+++ RECORDS FOR PROCESSING
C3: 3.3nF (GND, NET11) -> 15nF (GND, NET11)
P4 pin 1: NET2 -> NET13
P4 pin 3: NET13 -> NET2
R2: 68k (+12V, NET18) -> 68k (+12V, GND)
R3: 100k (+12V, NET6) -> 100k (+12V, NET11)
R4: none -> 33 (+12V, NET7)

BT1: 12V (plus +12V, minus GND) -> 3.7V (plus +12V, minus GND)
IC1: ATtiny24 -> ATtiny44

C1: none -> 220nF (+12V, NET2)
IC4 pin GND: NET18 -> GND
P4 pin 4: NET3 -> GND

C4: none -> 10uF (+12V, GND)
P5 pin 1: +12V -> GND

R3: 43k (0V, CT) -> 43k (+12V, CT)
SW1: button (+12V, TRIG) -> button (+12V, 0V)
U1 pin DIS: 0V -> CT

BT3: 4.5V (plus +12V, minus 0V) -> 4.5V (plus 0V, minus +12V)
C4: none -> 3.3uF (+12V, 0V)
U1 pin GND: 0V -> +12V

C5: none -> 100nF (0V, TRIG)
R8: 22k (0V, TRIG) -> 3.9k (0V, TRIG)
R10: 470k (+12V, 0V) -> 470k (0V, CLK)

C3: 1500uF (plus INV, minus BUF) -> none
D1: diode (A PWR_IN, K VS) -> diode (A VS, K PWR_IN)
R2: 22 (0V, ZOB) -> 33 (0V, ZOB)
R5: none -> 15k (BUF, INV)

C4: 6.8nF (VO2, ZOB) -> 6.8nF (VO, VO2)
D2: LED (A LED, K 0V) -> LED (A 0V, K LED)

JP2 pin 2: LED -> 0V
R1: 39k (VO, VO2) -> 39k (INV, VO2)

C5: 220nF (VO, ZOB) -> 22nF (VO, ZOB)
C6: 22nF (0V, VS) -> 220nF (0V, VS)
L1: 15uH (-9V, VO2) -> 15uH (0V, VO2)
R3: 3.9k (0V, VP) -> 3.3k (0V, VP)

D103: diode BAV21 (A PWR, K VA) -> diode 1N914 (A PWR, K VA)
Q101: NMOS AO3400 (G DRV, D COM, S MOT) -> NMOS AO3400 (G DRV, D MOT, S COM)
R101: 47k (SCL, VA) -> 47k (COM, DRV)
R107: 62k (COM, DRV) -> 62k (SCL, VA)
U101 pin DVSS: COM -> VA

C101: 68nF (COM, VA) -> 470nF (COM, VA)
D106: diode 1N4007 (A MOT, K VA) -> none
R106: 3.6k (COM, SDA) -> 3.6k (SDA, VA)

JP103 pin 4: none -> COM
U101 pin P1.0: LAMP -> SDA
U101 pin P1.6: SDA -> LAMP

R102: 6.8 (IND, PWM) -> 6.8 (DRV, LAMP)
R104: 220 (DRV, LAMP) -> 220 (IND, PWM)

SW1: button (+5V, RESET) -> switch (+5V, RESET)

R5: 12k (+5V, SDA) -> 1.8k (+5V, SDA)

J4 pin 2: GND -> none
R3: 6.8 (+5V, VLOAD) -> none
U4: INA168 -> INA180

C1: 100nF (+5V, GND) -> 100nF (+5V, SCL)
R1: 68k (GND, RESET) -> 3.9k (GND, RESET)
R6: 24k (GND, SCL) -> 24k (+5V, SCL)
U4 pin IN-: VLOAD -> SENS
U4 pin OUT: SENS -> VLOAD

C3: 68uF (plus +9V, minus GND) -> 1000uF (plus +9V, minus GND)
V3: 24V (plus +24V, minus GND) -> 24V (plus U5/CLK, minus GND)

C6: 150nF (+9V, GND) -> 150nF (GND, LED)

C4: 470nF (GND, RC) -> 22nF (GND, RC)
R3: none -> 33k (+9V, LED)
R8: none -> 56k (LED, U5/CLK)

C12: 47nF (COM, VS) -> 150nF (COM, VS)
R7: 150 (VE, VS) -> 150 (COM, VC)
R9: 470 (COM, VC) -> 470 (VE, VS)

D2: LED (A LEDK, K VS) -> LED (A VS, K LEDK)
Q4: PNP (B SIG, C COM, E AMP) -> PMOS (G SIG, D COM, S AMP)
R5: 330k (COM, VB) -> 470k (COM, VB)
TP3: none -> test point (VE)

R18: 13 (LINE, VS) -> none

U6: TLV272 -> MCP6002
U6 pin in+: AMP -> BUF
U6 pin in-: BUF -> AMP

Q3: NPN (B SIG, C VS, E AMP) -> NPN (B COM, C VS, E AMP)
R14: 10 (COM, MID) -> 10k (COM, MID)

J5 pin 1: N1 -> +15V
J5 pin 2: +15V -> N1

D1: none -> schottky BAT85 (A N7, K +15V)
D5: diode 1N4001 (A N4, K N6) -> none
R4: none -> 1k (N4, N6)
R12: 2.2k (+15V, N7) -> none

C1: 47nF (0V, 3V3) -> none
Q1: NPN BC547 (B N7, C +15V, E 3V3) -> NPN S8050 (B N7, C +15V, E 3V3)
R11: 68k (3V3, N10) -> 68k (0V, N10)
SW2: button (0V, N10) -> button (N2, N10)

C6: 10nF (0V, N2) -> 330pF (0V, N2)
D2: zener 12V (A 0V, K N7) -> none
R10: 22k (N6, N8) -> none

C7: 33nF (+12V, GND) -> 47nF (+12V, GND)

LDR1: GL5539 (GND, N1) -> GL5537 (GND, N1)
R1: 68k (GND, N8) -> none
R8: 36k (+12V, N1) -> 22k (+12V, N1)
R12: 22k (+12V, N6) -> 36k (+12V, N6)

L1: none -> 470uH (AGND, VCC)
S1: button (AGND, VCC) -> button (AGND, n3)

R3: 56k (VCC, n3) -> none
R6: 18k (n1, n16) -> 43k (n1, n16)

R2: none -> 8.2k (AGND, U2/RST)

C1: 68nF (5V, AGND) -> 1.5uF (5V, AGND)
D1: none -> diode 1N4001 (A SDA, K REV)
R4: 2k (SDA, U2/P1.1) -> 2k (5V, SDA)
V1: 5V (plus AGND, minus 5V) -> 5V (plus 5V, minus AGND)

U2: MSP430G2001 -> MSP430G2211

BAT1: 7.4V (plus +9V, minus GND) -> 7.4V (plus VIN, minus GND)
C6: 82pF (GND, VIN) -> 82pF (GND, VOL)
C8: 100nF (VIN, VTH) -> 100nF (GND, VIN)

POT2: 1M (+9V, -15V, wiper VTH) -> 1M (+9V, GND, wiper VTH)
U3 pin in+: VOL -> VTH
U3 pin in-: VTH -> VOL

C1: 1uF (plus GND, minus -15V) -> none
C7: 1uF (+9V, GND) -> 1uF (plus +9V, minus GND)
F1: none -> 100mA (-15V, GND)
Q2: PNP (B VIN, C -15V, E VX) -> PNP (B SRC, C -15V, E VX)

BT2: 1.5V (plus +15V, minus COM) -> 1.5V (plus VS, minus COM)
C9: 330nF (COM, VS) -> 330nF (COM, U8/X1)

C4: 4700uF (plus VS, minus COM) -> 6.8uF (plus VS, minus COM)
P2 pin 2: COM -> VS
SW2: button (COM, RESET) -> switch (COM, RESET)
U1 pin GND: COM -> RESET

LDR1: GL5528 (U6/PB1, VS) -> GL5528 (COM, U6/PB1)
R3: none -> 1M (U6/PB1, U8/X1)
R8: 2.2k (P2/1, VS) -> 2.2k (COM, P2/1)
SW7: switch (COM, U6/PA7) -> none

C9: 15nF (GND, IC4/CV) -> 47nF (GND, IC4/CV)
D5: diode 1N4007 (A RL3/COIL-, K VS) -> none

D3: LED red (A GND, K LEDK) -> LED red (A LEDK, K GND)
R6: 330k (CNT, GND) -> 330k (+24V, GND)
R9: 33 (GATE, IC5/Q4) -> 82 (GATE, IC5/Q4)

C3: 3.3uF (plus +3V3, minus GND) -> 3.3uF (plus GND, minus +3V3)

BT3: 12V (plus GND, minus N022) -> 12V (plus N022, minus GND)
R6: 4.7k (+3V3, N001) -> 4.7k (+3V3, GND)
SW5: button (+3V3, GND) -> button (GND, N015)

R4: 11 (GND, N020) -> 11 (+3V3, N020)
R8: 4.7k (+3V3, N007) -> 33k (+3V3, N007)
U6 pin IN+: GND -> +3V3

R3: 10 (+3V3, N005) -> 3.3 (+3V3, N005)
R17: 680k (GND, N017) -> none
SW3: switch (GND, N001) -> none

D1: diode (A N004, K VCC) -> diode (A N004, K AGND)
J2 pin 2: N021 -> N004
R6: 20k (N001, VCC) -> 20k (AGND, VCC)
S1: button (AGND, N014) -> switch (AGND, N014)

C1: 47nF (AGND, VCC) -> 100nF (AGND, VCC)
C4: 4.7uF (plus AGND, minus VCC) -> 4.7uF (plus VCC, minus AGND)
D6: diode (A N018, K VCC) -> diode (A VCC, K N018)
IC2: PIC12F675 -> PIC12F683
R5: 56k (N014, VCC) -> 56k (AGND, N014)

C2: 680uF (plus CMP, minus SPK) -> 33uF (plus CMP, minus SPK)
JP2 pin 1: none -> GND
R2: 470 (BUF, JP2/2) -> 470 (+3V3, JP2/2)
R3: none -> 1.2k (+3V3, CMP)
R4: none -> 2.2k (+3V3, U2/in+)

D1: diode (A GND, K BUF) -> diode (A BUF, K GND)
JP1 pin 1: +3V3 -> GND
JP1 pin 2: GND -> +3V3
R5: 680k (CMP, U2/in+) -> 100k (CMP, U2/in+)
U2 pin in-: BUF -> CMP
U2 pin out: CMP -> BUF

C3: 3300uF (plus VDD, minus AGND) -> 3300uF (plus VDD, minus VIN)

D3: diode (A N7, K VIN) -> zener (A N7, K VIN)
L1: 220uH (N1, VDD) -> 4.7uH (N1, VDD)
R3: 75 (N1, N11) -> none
++++++
→ **DIRECTIONS FOR THIS TASK**: Filter the data for the string "button" and copy every line that has it.

→ **RESULT OF THE EXERCISE**:
SW1: button (+12V, TRIG) -> button (+12V, 0V)
SW1: button (+5V, RESET) -> switch (+5V, RESET)
SW2: button (0V, N10) -> button (N2, N10)
S1: button (AGND, VCC) -> button (AGND, n3)
SW2: button (COM, RESET) -> switch (COM, RESET)
SW5: button (+3V3, GND) -> button (GND, N015)
S1: button (AGND, N014) -> switch (AGND, N014)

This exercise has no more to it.